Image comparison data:
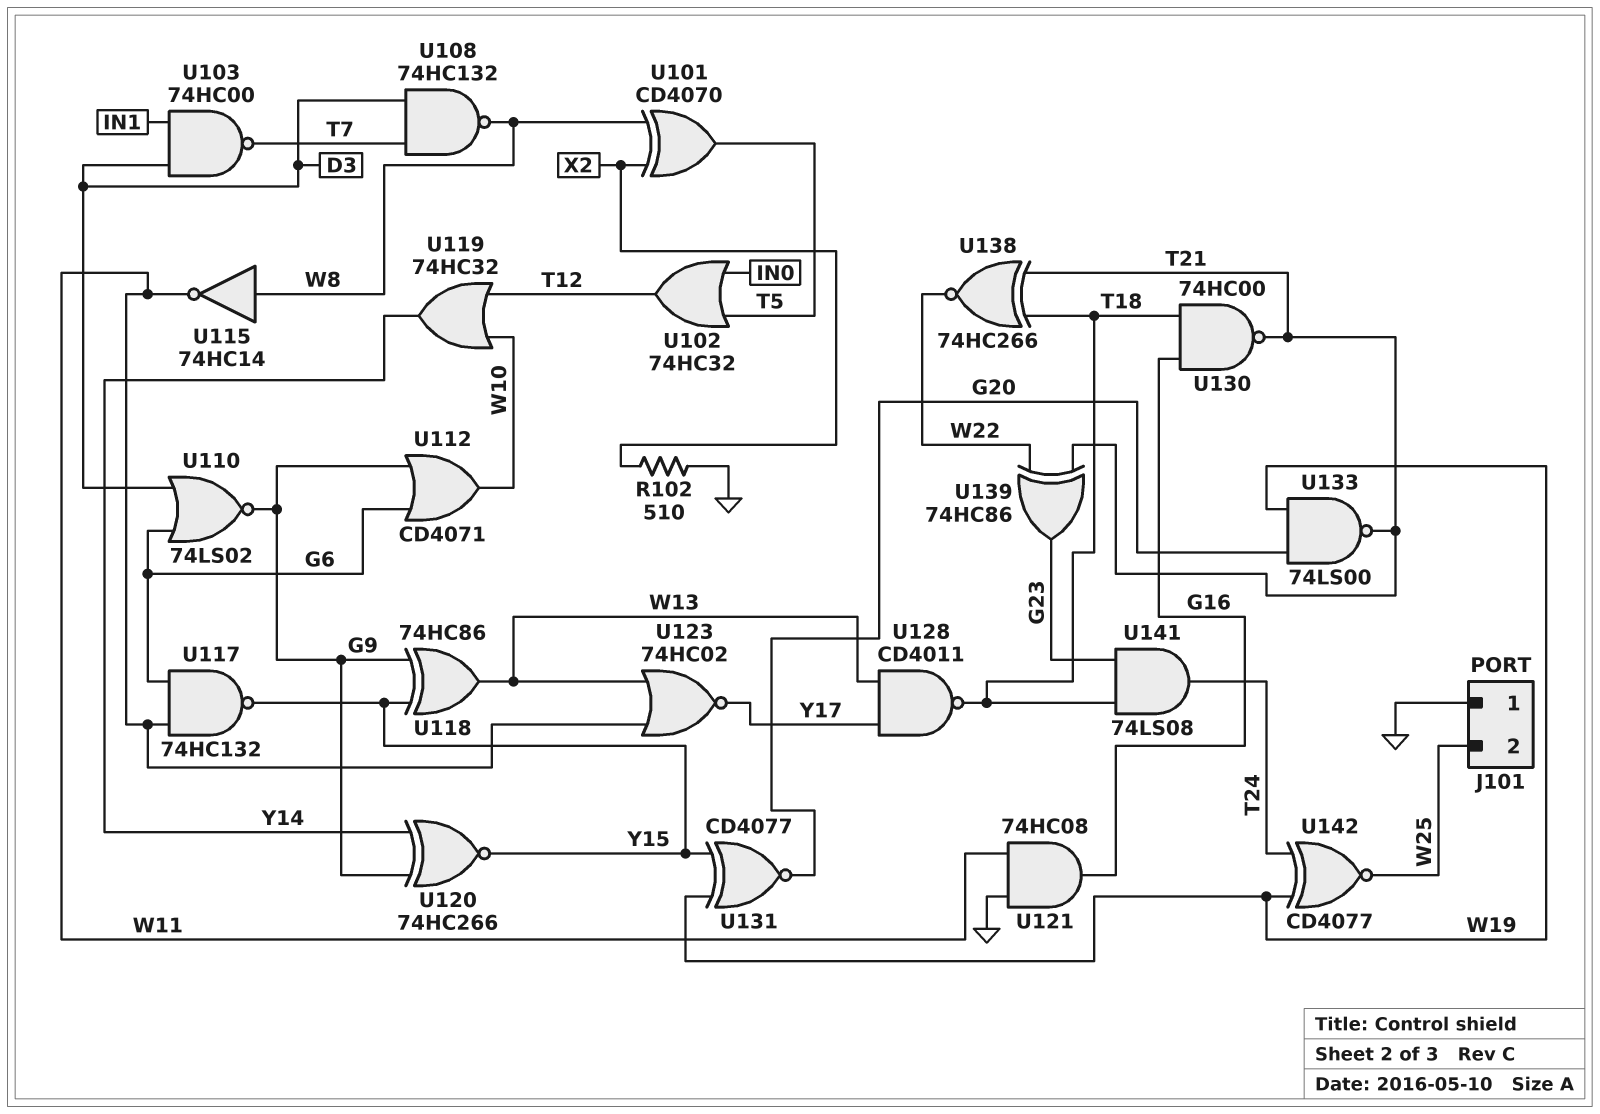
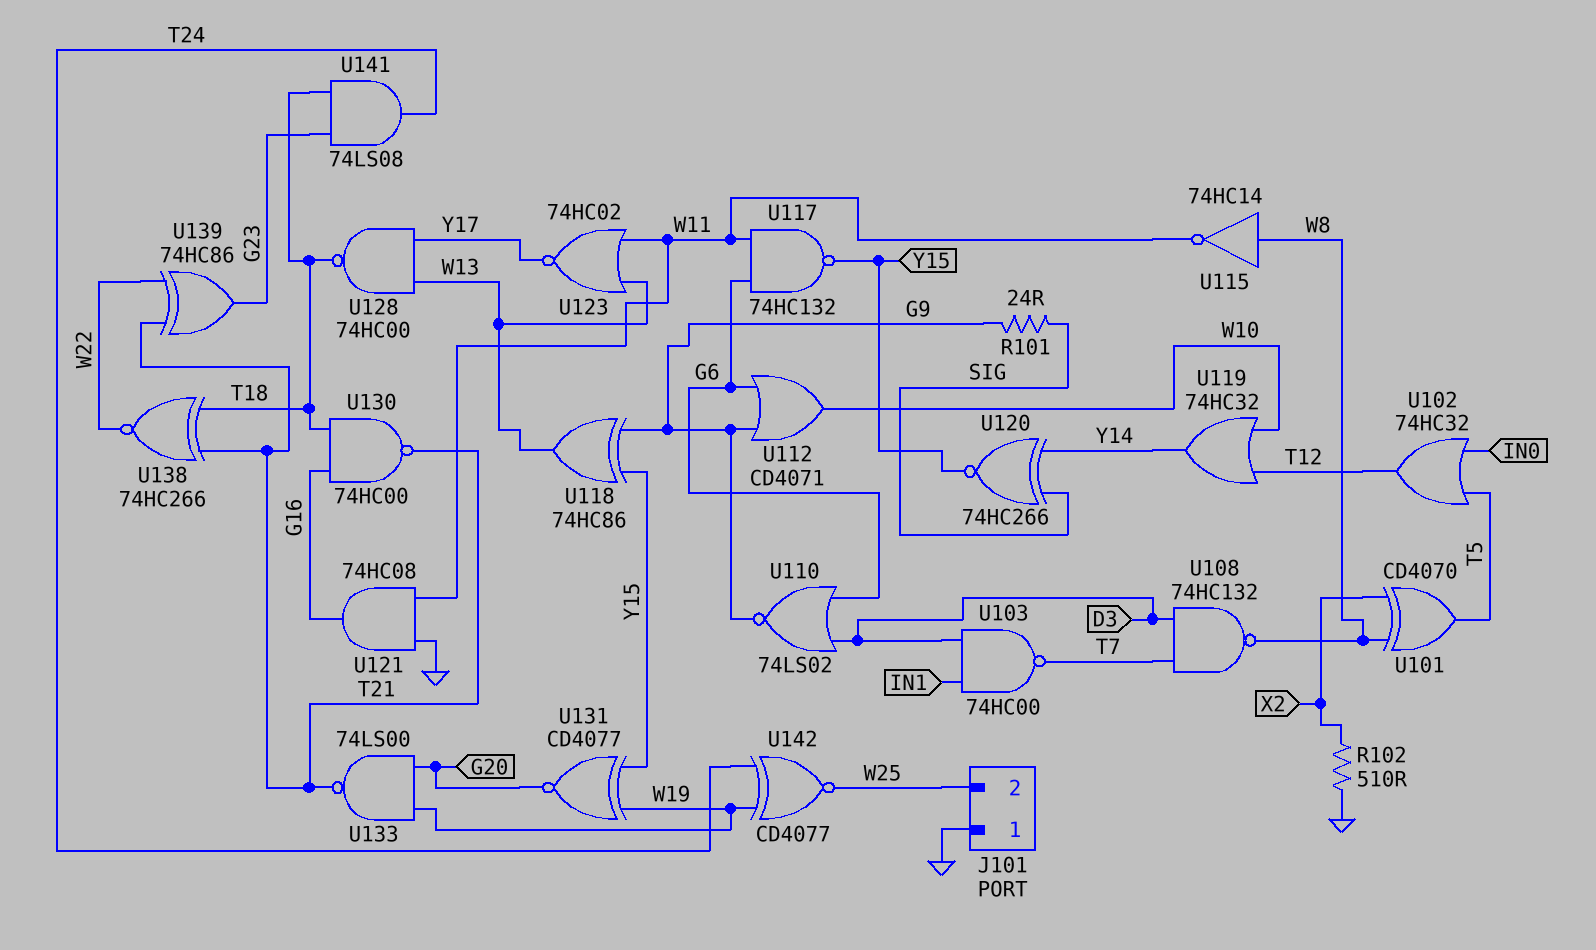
R101: none -> 24 (G9, SIG)
U120: XNOR 74HC266 (in G9, in Y14, out Y15) -> XNOR 74HC266 (in SIG, in Y14, out Y15)
U128: NAND CD4011 (in W13, in Y17, out T18) -> NAND 74HC00 (in W13, in Y17, out T18)

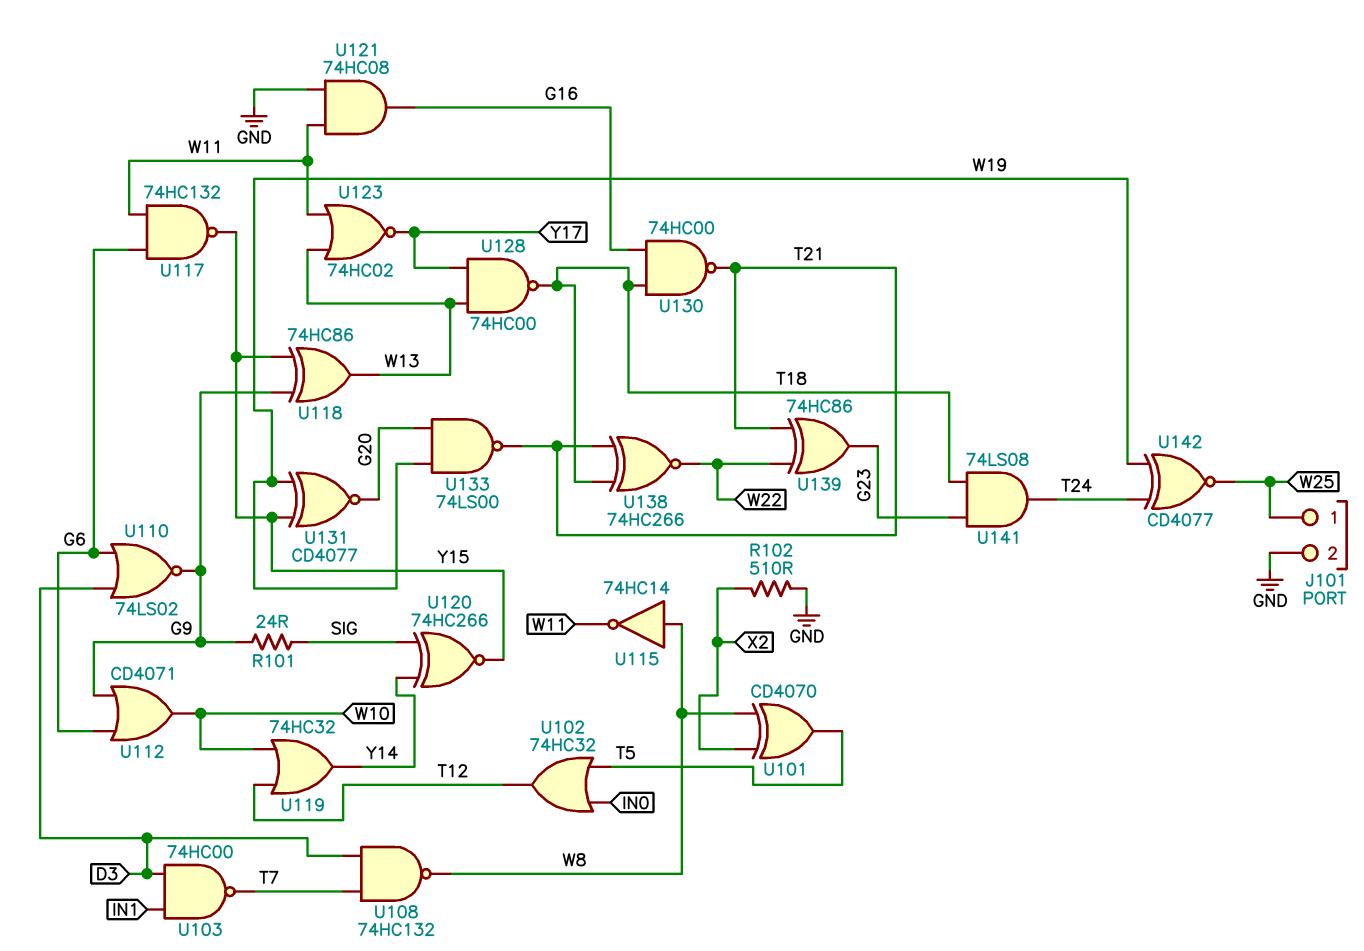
J101 pin 1: GND -> W25
J101 pin 2: W25 -> GND

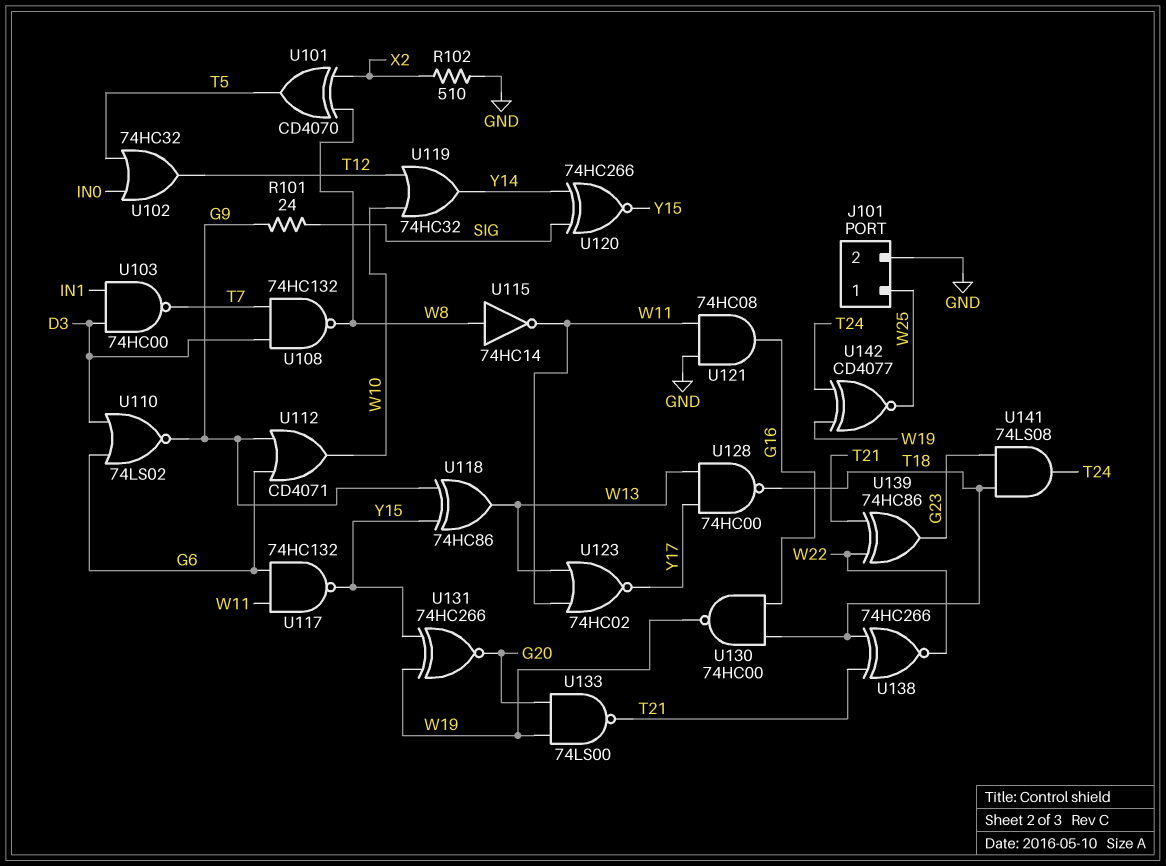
U130: NAND 74HC00 (in G16, in T18, out T21) -> NAND 74HC00 (in G16, in T18, out W19)
U131: XNOR CD4077 (in W19, in Y15, out G20) -> XNOR 74HC266 (in W19, in Y15, out G20)

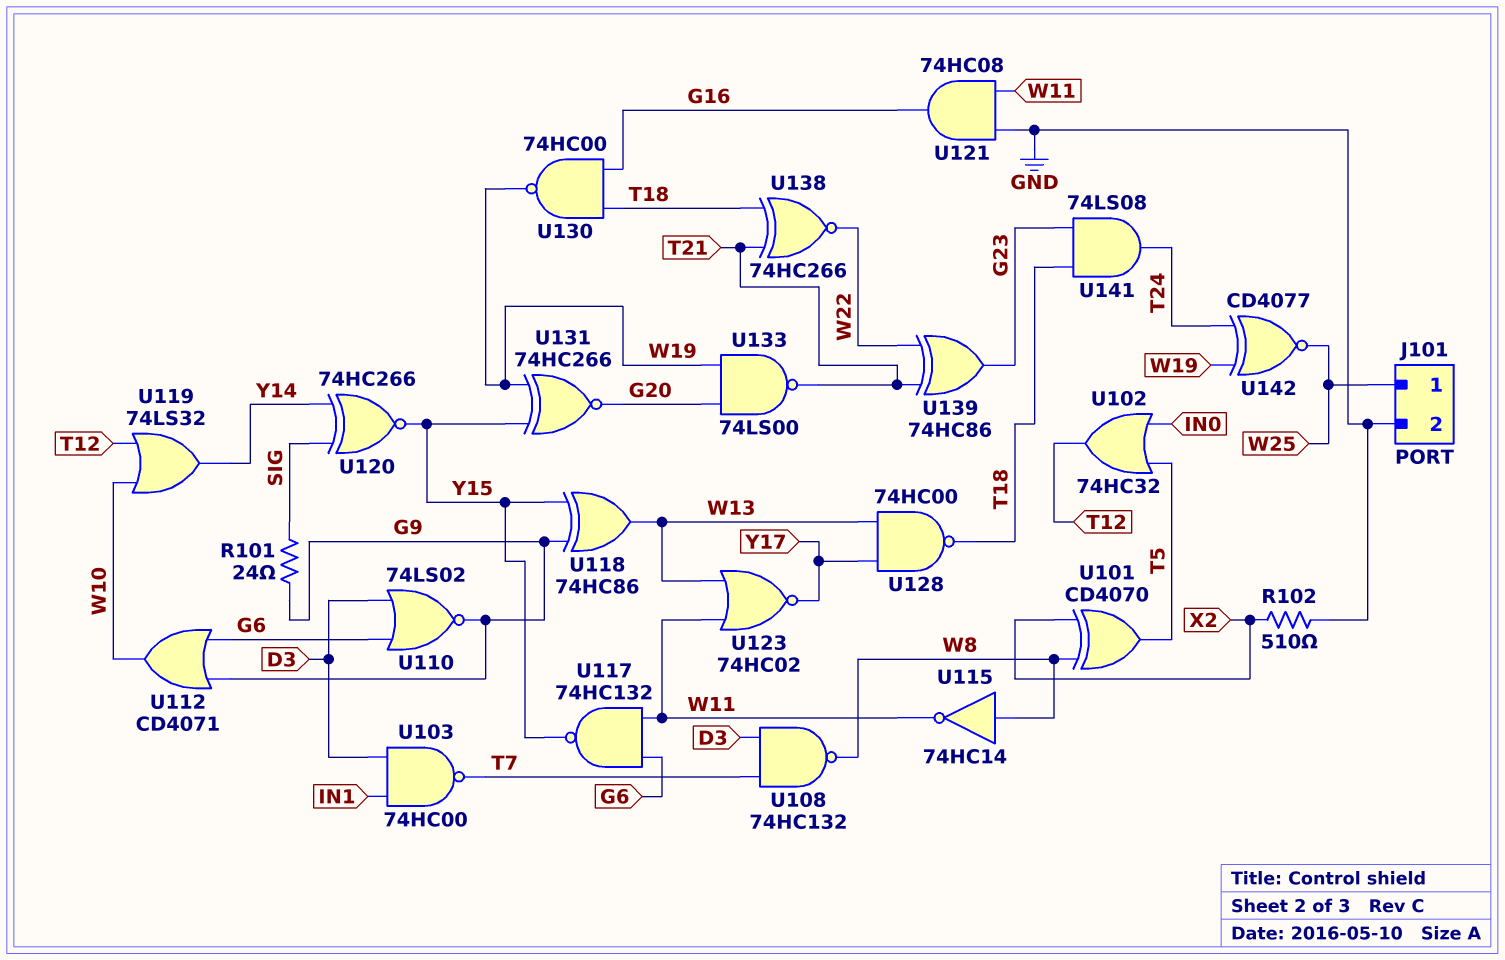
U119: OR 74HC32 (in T12, in W10, out Y14) -> OR 74LS32 (in T12, in W10, out Y14)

EXERCISE DESCRIPTION: Please determine how many lines of the records above contain "NAND", and state that number only.

ANSWER FOR THE TASK: 2